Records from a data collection
- Opening Delimiter -

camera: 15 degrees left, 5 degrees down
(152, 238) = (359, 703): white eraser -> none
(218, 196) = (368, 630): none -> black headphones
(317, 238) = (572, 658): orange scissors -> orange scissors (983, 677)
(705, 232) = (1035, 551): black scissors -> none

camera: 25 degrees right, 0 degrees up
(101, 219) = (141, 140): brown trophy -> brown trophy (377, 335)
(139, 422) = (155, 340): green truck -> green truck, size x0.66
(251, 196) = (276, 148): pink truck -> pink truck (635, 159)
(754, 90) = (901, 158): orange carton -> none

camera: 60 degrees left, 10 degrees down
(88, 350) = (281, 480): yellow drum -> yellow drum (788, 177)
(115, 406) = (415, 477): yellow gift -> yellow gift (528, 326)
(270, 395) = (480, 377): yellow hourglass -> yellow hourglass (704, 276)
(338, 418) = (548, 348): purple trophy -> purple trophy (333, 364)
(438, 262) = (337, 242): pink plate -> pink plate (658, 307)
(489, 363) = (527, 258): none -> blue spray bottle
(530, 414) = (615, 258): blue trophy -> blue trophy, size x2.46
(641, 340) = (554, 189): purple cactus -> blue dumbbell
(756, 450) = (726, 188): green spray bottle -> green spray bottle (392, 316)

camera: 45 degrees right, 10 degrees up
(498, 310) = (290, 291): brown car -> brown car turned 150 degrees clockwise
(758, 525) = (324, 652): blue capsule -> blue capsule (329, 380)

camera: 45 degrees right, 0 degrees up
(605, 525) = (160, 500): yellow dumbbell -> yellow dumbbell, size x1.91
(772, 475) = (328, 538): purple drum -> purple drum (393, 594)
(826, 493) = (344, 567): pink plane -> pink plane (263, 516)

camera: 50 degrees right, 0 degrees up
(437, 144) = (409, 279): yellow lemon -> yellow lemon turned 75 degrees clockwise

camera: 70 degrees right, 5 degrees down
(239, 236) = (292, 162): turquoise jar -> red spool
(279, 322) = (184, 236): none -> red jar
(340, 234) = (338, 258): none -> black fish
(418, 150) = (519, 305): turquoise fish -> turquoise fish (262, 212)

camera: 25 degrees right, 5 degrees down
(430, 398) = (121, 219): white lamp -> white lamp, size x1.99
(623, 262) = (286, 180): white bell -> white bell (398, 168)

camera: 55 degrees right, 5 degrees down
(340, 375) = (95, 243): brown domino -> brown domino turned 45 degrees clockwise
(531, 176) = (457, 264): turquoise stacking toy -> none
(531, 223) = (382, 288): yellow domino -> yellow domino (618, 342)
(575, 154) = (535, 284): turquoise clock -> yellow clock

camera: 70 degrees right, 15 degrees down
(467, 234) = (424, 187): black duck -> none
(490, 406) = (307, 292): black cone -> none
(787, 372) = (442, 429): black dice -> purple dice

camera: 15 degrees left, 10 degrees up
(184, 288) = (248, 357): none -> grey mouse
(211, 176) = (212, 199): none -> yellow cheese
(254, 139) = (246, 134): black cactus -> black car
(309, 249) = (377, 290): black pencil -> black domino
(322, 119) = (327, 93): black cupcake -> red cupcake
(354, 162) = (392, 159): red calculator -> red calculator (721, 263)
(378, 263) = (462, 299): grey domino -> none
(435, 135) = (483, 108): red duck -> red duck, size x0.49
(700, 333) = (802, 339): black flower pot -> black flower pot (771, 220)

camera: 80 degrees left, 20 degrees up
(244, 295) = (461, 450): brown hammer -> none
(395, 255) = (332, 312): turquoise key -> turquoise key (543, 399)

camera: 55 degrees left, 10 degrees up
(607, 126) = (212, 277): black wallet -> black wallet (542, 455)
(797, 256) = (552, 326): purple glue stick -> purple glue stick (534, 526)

- Closing Delimiter -

-- DESCRIPTION OF THE TASK --
Copy each entry above exactly, leaving nothing out.

-- WRITTEN REPLY --
camera: 15 degrees left, 5 degrees down
(152, 238) = (359, 703): white eraser -> none
(218, 196) = (368, 630): none -> black headphones
(317, 238) = (572, 658): orange scissors -> orange scissors (983, 677)
(705, 232) = (1035, 551): black scissors -> none

camera: 25 degrees right, 0 degrees up
(101, 219) = (141, 140): brown trophy -> brown trophy (377, 335)
(139, 422) = (155, 340): green truck -> green truck, size x0.66
(251, 196) = (276, 148): pink truck -> pink truck (635, 159)
(754, 90) = (901, 158): orange carton -> none

camera: 60 degrees left, 10 degrees down
(88, 350) = (281, 480): yellow drum -> yellow drum (788, 177)
(115, 406) = (415, 477): yellow gift -> yellow gift (528, 326)
(270, 395) = (480, 377): yellow hourglass -> yellow hourglass (704, 276)
(338, 418) = (548, 348): purple trophy -> purple trophy (333, 364)
(438, 262) = (337, 242): pink plate -> pink plate (658, 307)
(489, 363) = (527, 258): none -> blue spray bottle
(530, 414) = (615, 258): blue trophy -> blue trophy, size x2.46
(641, 340) = (554, 189): purple cactus -> blue dumbbell
(756, 450) = (726, 188): green spray bottle -> green spray bottle (392, 316)

camera: 45 degrees right, 10 degrees up
(498, 310) = (290, 291): brown car -> brown car turned 150 degrees clockwise
(758, 525) = (324, 652): blue capsule -> blue capsule (329, 380)

camera: 45 degrees right, 0 degrees up
(605, 525) = (160, 500): yellow dumbbell -> yellow dumbbell, size x1.91
(772, 475) = (328, 538): purple drum -> purple drum (393, 594)
(826, 493) = (344, 567): pink plane -> pink plane (263, 516)

camera: 50 degrees right, 0 degrees up
(437, 144) = (409, 279): yellow lemon -> yellow lemon turned 75 degrees clockwise

camera: 70 degrees right, 5 degrees down
(239, 236) = (292, 162): turquoise jar -> red spool
(279, 322) = (184, 236): none -> red jar
(340, 234) = (338, 258): none -> black fish
(418, 150) = (519, 305): turquoise fish -> turquoise fish (262, 212)

camera: 25 degrees right, 5 degrees down
(430, 398) = (121, 219): white lamp -> white lamp, size x1.99
(623, 262) = (286, 180): white bell -> white bell (398, 168)

camera: 55 degrees right, 5 degrees down
(340, 375) = (95, 243): brown domino -> brown domino turned 45 degrees clockwise
(531, 176) = (457, 264): turquoise stacking toy -> none
(531, 223) = (382, 288): yellow domino -> yellow domino (618, 342)
(575, 154) = (535, 284): turquoise clock -> yellow clock

camera: 70 degrees right, 15 degrees down
(467, 234) = (424, 187): black duck -> none
(490, 406) = (307, 292): black cone -> none
(787, 372) = (442, 429): black dice -> purple dice

camera: 15 degrees left, 10 degrees up
(184, 288) = (248, 357): none -> grey mouse
(211, 176) = (212, 199): none -> yellow cheese
(254, 139) = (246, 134): black cactus -> black car
(309, 249) = (377, 290): black pencil -> black domino
(322, 119) = (327, 93): black cupcake -> red cupcake
(354, 162) = (392, 159): red calculator -> red calculator (721, 263)
(378, 263) = (462, 299): grey domino -> none
(435, 135) = (483, 108): red duck -> red duck, size x0.49
(700, 333) = (802, 339): black flower pot -> black flower pot (771, 220)

camera: 80 degrees left, 20 degrees up
(244, 295) = (461, 450): brown hammer -> none
(395, 255) = (332, 312): turquoise key -> turquoise key (543, 399)

camera: 55 degrees left, 10 degrees up
(607, 126) = (212, 277): black wallet -> black wallet (542, 455)
(797, 256) = (552, 326): purple glue stick -> purple glue stick (534, 526)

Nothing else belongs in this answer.